What to work on » Go line by line through the listing below and copy those that hold "book".

Records for this exercise »
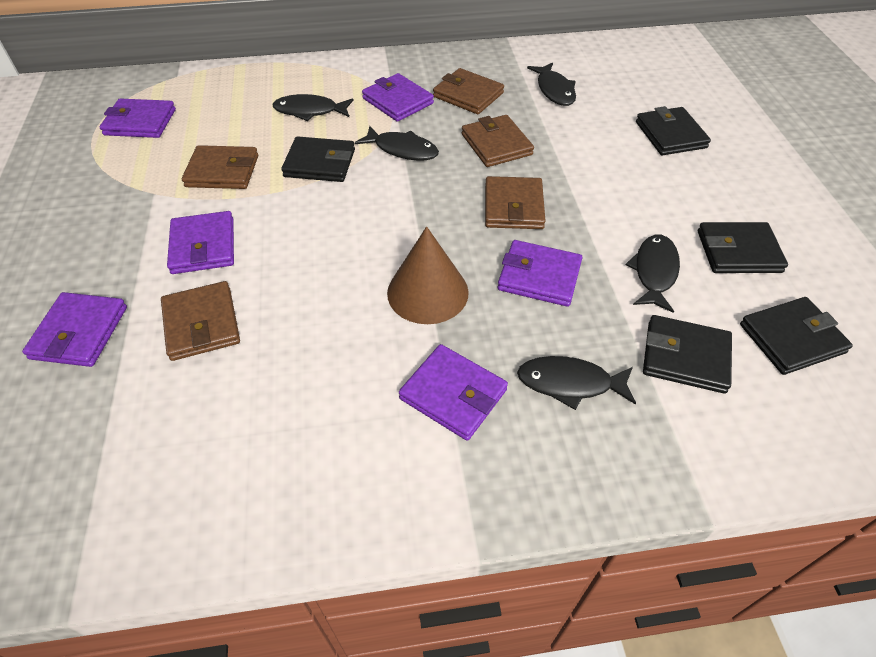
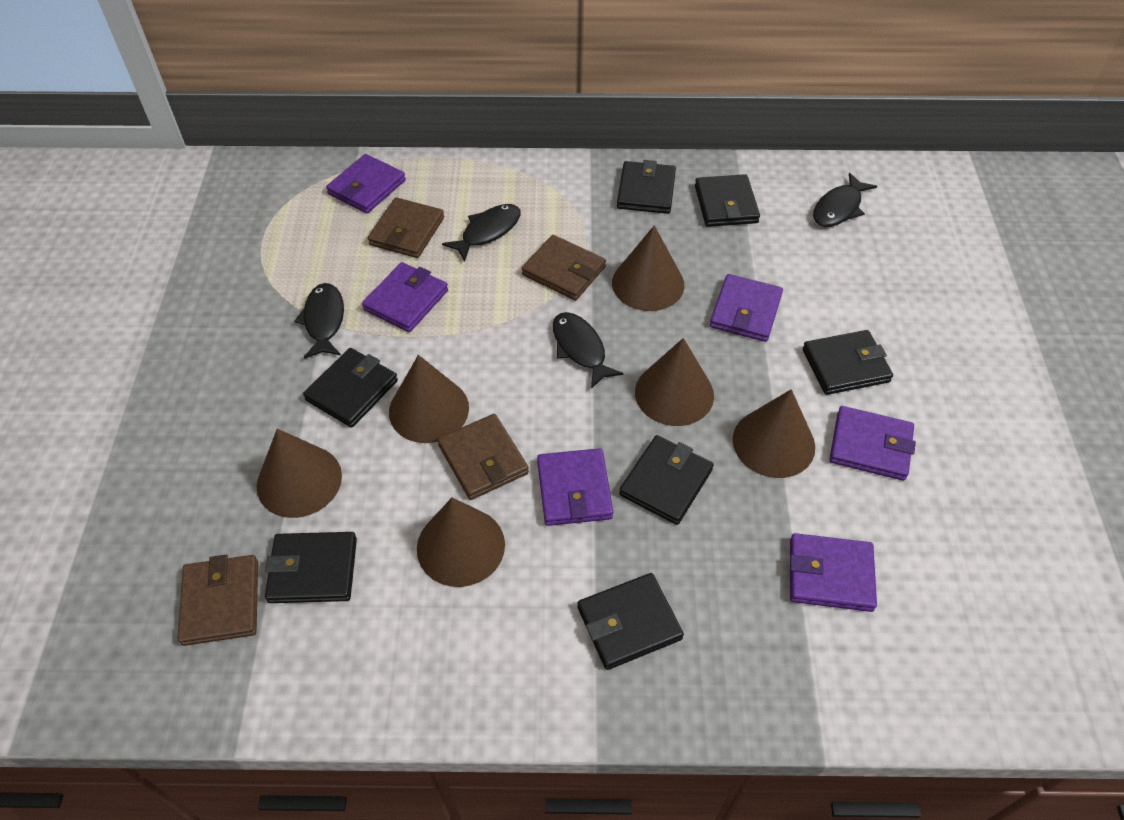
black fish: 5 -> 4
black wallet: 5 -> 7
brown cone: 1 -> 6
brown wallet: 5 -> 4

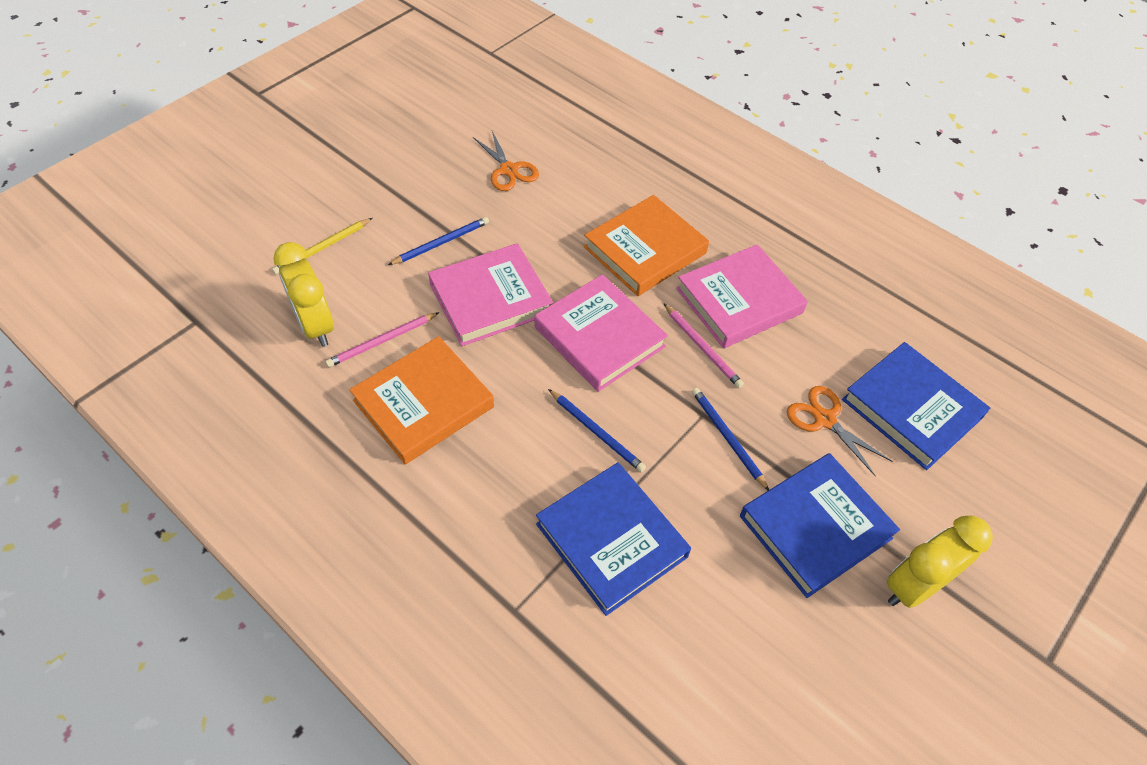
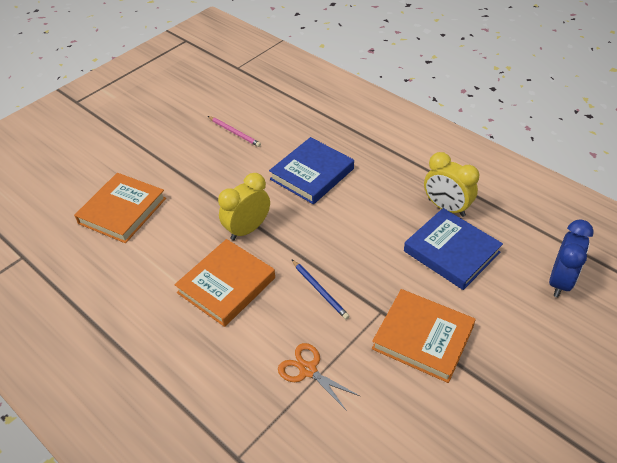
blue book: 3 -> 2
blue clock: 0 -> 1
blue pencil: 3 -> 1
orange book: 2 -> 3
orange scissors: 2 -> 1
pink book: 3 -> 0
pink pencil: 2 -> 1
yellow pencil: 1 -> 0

Result »
blue book: 3 -> 2
orange book: 2 -> 3
pink book: 3 -> 0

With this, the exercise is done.